### WORK REQUIRED
Return everything from the start of the records down to the line containing "Shanghai: 6:57 -> none", both ends included, with each line repeated without any change.

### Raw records
______
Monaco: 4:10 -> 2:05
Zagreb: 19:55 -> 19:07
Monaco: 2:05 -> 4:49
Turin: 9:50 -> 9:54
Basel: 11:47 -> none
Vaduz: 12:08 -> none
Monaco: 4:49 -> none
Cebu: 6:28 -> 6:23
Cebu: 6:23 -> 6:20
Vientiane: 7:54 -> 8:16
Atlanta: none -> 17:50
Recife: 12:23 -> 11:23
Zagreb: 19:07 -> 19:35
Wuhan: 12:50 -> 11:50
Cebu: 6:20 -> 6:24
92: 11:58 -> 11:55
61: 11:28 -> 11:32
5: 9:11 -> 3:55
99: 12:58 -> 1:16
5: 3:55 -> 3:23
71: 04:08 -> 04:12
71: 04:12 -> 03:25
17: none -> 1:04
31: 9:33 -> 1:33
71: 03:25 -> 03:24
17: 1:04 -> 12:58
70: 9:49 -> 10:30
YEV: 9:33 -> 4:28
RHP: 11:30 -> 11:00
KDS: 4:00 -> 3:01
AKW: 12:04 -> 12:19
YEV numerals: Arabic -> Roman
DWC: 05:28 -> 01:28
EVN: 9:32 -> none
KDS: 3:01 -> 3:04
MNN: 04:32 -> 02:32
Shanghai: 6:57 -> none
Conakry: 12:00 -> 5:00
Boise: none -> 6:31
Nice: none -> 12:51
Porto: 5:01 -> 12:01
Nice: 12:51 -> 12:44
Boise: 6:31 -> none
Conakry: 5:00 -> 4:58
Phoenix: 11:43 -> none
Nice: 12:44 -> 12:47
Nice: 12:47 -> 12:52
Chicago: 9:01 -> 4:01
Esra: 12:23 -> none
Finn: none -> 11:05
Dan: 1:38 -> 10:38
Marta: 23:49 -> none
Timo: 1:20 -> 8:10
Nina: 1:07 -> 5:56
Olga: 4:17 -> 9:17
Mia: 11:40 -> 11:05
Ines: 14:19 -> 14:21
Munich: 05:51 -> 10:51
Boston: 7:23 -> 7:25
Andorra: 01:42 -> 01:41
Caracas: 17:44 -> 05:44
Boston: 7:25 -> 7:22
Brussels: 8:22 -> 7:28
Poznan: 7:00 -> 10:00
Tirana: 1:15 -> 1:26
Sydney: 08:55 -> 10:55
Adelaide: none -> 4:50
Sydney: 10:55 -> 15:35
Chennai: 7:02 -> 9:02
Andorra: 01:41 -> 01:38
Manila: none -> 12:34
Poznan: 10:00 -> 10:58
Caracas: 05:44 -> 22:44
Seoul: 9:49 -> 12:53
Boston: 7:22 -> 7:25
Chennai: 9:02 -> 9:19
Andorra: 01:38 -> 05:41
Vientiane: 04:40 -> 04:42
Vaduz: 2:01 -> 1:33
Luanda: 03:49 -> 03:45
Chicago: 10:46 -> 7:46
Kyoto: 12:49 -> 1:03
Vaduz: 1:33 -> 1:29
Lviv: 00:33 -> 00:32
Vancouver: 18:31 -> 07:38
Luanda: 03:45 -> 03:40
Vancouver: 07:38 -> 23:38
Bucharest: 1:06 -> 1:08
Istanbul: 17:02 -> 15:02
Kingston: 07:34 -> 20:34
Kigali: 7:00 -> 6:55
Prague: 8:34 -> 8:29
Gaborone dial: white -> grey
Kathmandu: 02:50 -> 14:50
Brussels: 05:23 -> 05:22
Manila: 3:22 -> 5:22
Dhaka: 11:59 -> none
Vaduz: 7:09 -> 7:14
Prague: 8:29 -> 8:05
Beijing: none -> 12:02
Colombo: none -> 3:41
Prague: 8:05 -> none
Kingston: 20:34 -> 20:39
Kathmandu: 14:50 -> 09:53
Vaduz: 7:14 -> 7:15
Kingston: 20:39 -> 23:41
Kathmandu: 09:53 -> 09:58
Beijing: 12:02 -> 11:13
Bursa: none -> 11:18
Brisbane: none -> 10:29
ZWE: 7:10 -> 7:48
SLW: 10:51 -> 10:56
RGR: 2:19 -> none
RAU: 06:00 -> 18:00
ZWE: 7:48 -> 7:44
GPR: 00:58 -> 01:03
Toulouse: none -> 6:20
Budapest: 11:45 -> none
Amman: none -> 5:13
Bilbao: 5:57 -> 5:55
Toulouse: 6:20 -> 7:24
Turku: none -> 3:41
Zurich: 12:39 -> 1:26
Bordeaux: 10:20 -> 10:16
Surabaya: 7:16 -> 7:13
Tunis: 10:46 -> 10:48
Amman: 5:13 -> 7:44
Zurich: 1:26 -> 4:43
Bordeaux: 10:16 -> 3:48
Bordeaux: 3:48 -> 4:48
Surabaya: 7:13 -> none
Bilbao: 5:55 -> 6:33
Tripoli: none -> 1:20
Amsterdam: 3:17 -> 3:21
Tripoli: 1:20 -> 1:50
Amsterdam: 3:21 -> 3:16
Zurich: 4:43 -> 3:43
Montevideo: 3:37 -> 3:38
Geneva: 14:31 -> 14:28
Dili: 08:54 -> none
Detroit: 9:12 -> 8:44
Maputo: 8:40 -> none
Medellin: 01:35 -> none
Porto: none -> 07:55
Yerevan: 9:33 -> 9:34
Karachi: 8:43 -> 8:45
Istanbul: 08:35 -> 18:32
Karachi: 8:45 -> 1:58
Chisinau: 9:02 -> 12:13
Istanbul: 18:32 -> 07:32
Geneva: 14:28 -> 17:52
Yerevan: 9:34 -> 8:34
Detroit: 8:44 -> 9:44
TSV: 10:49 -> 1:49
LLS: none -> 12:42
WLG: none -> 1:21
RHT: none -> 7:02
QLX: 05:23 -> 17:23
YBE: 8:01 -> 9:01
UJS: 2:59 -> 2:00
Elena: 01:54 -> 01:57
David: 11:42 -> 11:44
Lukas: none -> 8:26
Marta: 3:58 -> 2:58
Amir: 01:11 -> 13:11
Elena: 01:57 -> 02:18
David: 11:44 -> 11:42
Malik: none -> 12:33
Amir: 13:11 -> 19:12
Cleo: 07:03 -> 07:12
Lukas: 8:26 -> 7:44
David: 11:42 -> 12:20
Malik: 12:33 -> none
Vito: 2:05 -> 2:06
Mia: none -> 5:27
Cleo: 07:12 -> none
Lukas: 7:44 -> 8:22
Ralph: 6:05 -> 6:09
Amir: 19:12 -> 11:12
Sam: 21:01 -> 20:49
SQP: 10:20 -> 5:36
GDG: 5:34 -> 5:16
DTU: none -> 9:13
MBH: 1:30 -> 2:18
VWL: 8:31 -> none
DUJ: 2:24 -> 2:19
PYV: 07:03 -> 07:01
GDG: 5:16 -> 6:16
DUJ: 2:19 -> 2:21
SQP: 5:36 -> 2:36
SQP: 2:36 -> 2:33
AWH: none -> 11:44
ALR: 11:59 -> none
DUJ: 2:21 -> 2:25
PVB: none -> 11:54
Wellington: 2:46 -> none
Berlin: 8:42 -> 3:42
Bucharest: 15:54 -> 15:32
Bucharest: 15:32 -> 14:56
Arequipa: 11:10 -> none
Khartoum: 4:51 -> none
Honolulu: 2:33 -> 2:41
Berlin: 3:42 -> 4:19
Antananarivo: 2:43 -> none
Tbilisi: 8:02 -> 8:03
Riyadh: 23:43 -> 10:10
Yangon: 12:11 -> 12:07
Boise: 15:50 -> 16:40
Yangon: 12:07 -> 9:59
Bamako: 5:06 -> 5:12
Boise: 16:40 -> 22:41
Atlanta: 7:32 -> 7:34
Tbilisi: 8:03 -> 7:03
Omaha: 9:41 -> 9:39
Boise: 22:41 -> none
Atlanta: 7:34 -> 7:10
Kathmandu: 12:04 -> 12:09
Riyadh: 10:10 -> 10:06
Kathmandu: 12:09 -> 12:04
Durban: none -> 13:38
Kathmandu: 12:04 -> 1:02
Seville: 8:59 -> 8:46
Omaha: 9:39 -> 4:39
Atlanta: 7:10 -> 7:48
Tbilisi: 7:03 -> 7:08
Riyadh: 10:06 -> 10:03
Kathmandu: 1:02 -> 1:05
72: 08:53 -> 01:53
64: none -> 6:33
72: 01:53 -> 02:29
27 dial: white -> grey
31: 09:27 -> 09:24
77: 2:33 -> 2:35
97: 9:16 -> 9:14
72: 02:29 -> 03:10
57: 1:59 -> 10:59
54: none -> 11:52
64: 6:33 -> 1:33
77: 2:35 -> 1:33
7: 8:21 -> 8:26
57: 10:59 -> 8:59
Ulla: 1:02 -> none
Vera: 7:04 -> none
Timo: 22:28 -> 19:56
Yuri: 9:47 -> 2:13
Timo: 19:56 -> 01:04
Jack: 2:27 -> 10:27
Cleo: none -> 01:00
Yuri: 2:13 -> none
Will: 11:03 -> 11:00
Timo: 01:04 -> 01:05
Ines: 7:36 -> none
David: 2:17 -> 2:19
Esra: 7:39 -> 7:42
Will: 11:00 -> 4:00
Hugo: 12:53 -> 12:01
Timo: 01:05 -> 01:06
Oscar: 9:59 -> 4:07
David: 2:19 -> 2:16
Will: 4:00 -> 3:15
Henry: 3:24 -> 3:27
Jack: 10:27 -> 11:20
______
### THE SOLUTION
Monaco: 4:10 -> 2:05
Zagreb: 19:55 -> 19:07
Monaco: 2:05 -> 4:49
Turin: 9:50 -> 9:54
Basel: 11:47 -> none
Vaduz: 12:08 -> none
Monaco: 4:49 -> none
Cebu: 6:28 -> 6:23
Cebu: 6:23 -> 6:20
Vientiane: 7:54 -> 8:16
Atlanta: none -> 17:50
Recife: 12:23 -> 11:23
Zagreb: 19:07 -> 19:35
Wuhan: 12:50 -> 11:50
Cebu: 6:20 -> 6:24
92: 11:58 -> 11:55
61: 11:28 -> 11:32
5: 9:11 -> 3:55
99: 12:58 -> 1:16
5: 3:55 -> 3:23
71: 04:08 -> 04:12
71: 04:12 -> 03:25
17: none -> 1:04
31: 9:33 -> 1:33
71: 03:25 -> 03:24
17: 1:04 -> 12:58
70: 9:49 -> 10:30
YEV: 9:33 -> 4:28
RHP: 11:30 -> 11:00
KDS: 4:00 -> 3:01
AKW: 12:04 -> 12:19
YEV numerals: Arabic -> Roman
DWC: 05:28 -> 01:28
EVN: 9:32 -> none
KDS: 3:01 -> 3:04
MNN: 04:32 -> 02:32
Shanghai: 6:57 -> none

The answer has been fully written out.